### INSTRUCTIONS TO FOLLOW
Every line below that includes the word "camera" needs to be copied.

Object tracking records

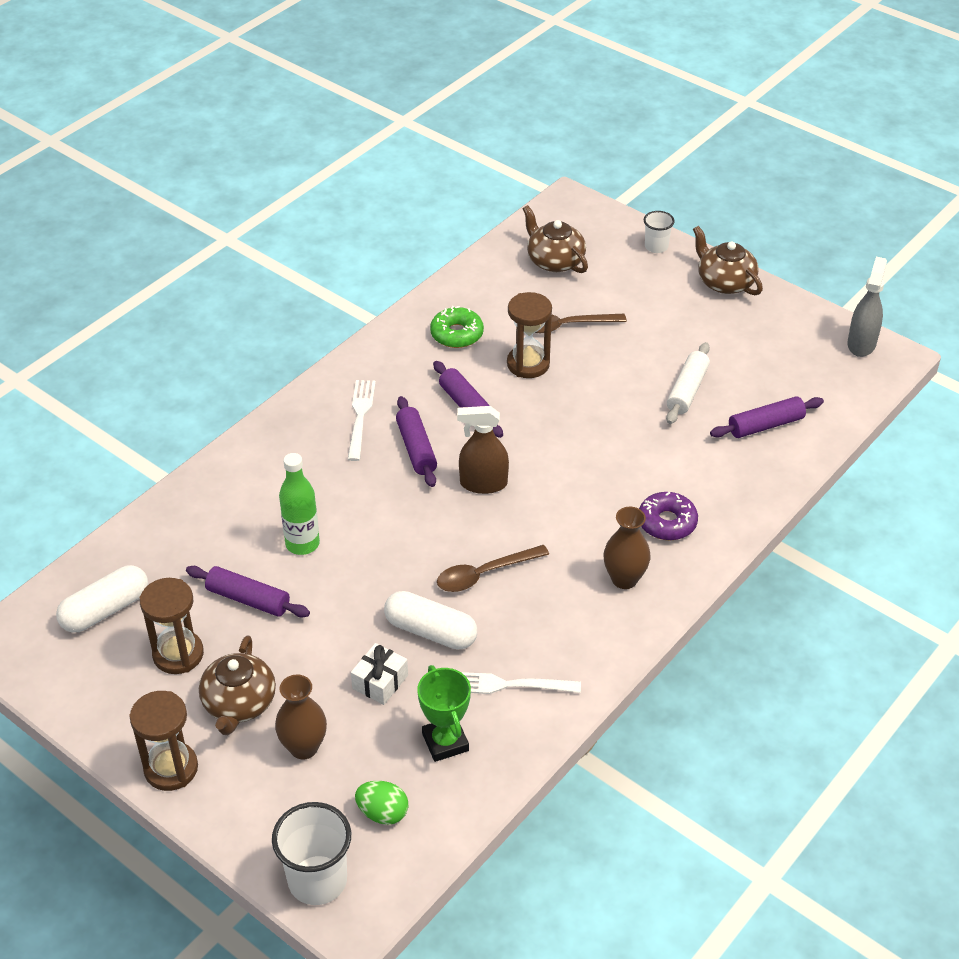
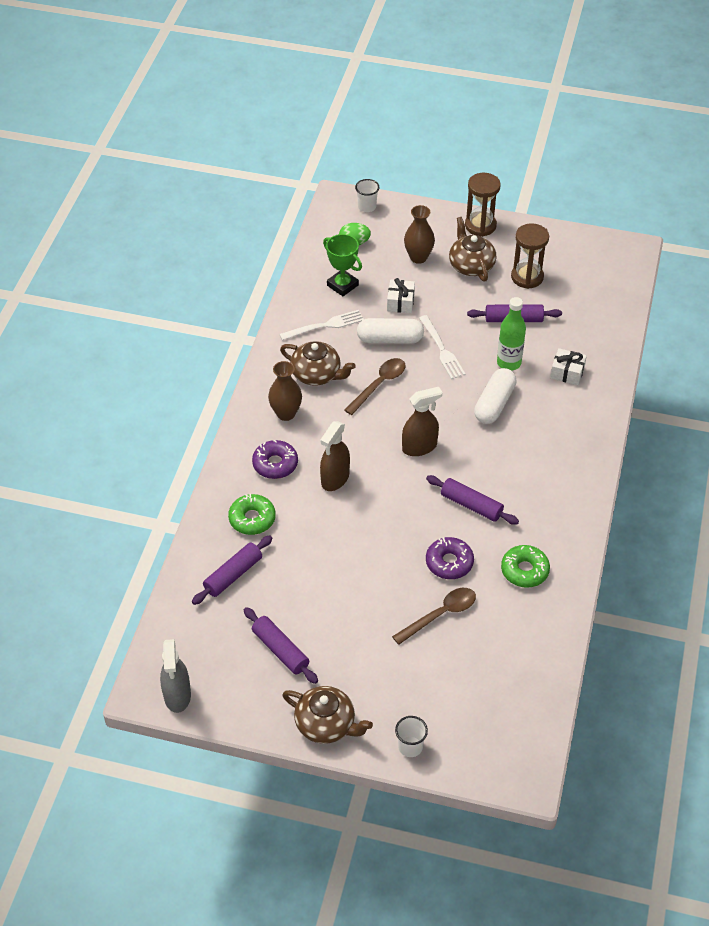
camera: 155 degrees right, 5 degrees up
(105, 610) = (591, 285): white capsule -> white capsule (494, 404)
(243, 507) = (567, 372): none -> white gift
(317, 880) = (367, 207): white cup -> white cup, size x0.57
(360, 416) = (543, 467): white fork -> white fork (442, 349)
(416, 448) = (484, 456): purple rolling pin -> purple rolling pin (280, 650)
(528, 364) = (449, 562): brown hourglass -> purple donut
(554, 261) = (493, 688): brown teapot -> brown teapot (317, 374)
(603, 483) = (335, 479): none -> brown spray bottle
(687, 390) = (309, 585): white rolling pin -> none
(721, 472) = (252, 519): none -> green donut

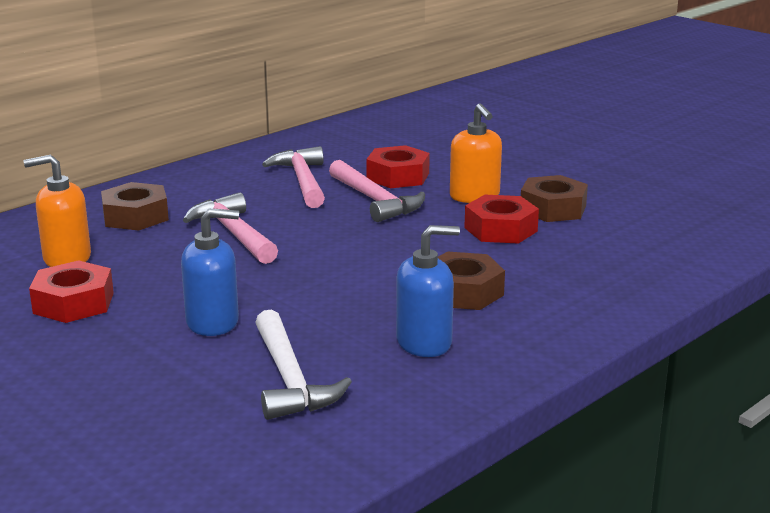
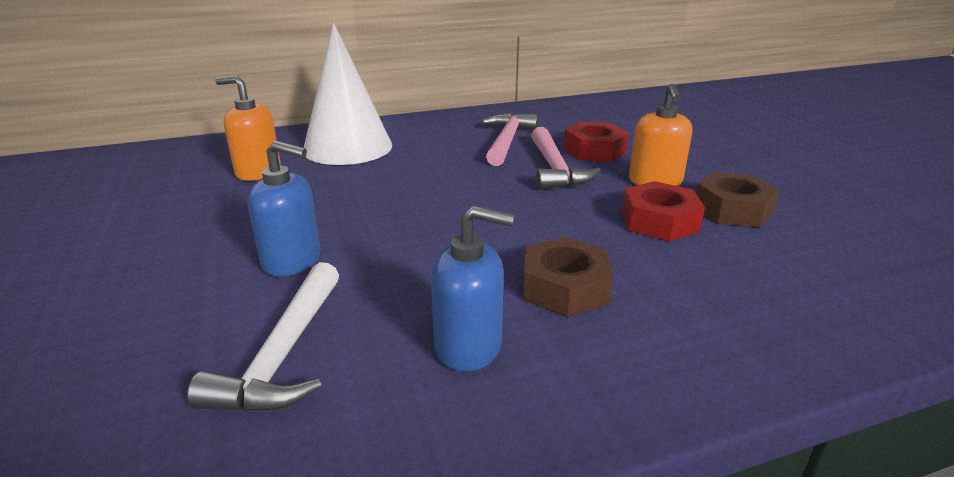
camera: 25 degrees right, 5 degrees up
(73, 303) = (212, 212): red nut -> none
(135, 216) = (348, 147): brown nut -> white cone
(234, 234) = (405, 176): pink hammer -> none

### THE COMPLETED TASK
camera: 155 degrees right, 5 degrees up
camera: 25 degrees right, 5 degrees up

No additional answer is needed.